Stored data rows
BEGIN
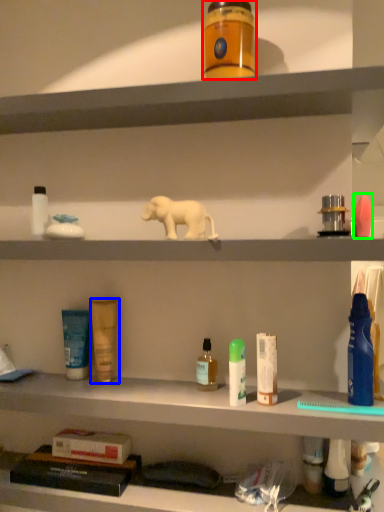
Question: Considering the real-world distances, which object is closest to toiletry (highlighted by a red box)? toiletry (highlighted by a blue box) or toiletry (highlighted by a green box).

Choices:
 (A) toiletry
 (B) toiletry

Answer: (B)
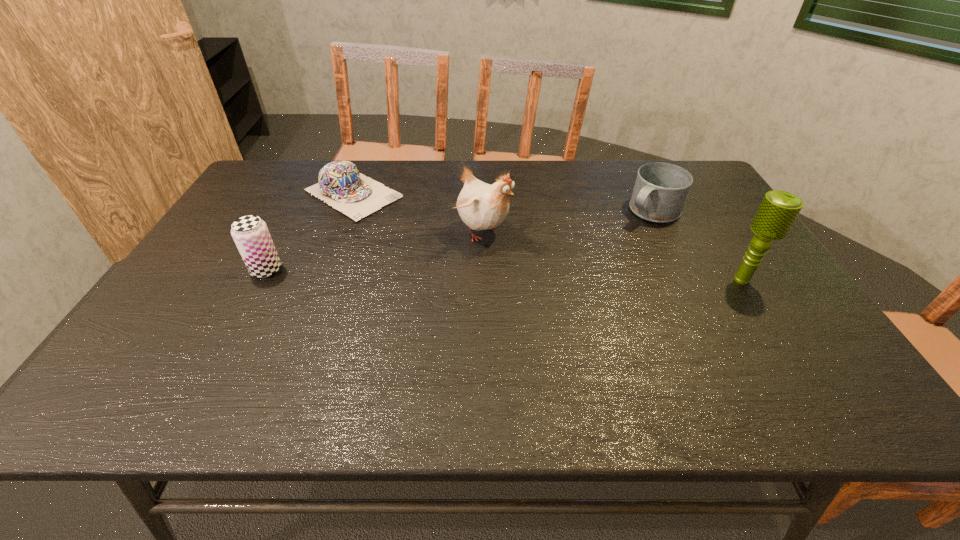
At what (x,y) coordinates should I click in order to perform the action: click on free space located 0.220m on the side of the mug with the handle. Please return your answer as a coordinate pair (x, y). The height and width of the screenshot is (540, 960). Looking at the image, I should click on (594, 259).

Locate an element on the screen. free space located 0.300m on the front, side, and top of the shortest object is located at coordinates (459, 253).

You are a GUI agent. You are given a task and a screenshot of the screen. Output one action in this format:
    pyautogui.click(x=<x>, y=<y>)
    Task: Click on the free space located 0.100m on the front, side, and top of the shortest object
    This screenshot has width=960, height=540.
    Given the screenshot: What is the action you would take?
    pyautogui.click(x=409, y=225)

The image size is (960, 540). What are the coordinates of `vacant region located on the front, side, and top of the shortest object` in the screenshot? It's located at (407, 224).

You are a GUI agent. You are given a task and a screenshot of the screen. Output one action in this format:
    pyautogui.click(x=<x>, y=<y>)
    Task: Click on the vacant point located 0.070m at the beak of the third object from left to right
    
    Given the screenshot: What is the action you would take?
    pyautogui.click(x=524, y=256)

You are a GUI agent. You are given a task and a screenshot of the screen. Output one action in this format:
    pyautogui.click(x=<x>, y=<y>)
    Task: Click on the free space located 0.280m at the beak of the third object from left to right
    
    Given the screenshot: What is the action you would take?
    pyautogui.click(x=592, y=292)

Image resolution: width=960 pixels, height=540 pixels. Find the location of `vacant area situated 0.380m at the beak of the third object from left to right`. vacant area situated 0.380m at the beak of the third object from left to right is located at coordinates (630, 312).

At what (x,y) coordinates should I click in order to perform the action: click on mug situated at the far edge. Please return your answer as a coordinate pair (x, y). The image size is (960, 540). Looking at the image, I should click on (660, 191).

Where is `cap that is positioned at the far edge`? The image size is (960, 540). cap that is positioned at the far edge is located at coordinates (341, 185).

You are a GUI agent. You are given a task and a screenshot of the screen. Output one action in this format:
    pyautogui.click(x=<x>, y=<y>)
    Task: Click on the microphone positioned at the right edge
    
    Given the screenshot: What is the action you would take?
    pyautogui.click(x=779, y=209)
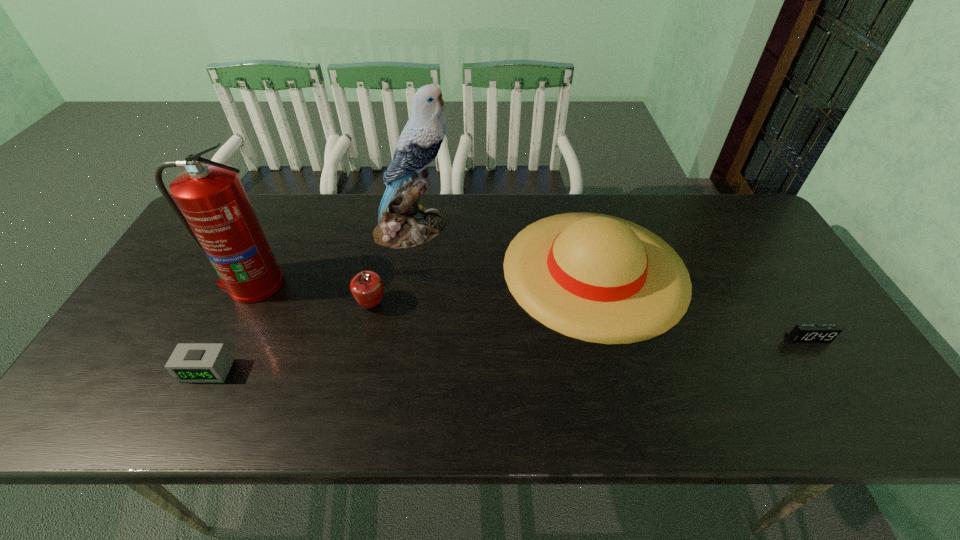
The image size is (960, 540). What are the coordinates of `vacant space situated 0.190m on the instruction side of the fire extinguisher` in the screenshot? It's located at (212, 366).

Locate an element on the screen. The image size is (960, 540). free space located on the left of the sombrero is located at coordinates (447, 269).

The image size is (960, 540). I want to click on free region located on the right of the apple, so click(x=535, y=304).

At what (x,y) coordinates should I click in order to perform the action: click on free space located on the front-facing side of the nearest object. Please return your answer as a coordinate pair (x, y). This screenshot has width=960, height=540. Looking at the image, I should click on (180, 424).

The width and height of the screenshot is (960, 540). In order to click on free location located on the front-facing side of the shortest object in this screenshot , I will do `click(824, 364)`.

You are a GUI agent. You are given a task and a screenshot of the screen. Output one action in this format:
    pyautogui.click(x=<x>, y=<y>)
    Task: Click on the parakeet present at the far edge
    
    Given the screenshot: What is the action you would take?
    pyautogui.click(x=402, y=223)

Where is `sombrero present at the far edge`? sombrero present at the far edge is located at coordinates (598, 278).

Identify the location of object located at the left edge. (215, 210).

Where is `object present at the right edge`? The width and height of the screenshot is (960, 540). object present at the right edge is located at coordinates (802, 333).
END
__Brief__
Retype every row above word for word, omitting the pictures.

__Reply__
Question: Considering the real-world distances, which object is closest to toiletry (highlighted by a red box)? toiletry (highlighted by a blue box) or toiletry (highlighted by a green box).

Choices:
 (A) toiletry
 (B) toiletry

Answer: (B)
At what (x,y) coordinates should I click in order to perform the action: click on free space located 0.220m on the side of the mug with the handle. Please return your answer as a coordinate pair (x, y). The height and width of the screenshot is (540, 960). Looking at the image, I should click on (594, 259).

Locate an element on the screen. free space located 0.300m on the front, side, and top of the shortest object is located at coordinates (459, 253).

You are a GUI agent. You are given a task and a screenshot of the screen. Output one action in this format:
    pyautogui.click(x=<x>, y=<y>)
    Task: Click on the free space located 0.100m on the front, side, and top of the shortest object
    This screenshot has width=960, height=540.
    Given the screenshot: What is the action you would take?
    pyautogui.click(x=409, y=225)

The image size is (960, 540). What are the coordinates of `vacant region located on the front, side, and top of the shortest object` in the screenshot? It's located at (407, 224).

You are a GUI agent. You are given a task and a screenshot of the screen. Output one action in this format:
    pyautogui.click(x=<x>, y=<y>)
    Task: Click on the vacant point located 0.070m at the beak of the third object from left to right
    
    Given the screenshot: What is the action you would take?
    pyautogui.click(x=524, y=256)

You are a GUI agent. You are given a task and a screenshot of the screen. Output one action in this format:
    pyautogui.click(x=<x>, y=<y>)
    Task: Click on the free space located 0.280m at the beak of the third object from left to right
    
    Given the screenshot: What is the action you would take?
    pyautogui.click(x=592, y=292)

Image resolution: width=960 pixels, height=540 pixels. Find the location of `vacant area situated 0.380m at the beak of the third object from left to right`. vacant area situated 0.380m at the beak of the third object from left to right is located at coordinates (630, 312).

At what (x,y) coordinates should I click in order to perform the action: click on mug situated at the far edge. Please return your answer as a coordinate pair (x, y). The image size is (960, 540). Looking at the image, I should click on (660, 191).

Where is `cap that is positioned at the far edge`? The image size is (960, 540). cap that is positioned at the far edge is located at coordinates (341, 185).

You are a GUI agent. You are given a task and a screenshot of the screen. Output one action in this format:
    pyautogui.click(x=<x>, y=<y>)
    Task: Click on the microphone positioned at the right edge
    
    Given the screenshot: What is the action you would take?
    pyautogui.click(x=779, y=209)
The image size is (960, 540). What are the coordinates of `vacant space situated 0.190m on the instruction side of the fire extinguisher` in the screenshot? It's located at (212, 366).

Locate an element on the screen. The image size is (960, 540). free space located on the left of the sombrero is located at coordinates (447, 269).

The image size is (960, 540). I want to click on free region located on the right of the apple, so click(x=535, y=304).

At what (x,y) coordinates should I click in order to perform the action: click on free space located on the front-facing side of the nearest object. Please return your answer as a coordinate pair (x, y). This screenshot has width=960, height=540. Looking at the image, I should click on (180, 424).

The width and height of the screenshot is (960, 540). In order to click on free location located on the front-facing side of the shortest object in this screenshot , I will do `click(824, 364)`.

You are a GUI agent. You are given a task and a screenshot of the screen. Output one action in this format:
    pyautogui.click(x=<x>, y=<y>)
    Task: Click on the parakeet present at the far edge
    
    Given the screenshot: What is the action you would take?
    pyautogui.click(x=402, y=223)

Where is `sombrero present at the far edge`? sombrero present at the far edge is located at coordinates (598, 278).

Identify the location of object located at the left edge. (215, 210).

Where is `object present at the right edge`? The width and height of the screenshot is (960, 540). object present at the right edge is located at coordinates (802, 333).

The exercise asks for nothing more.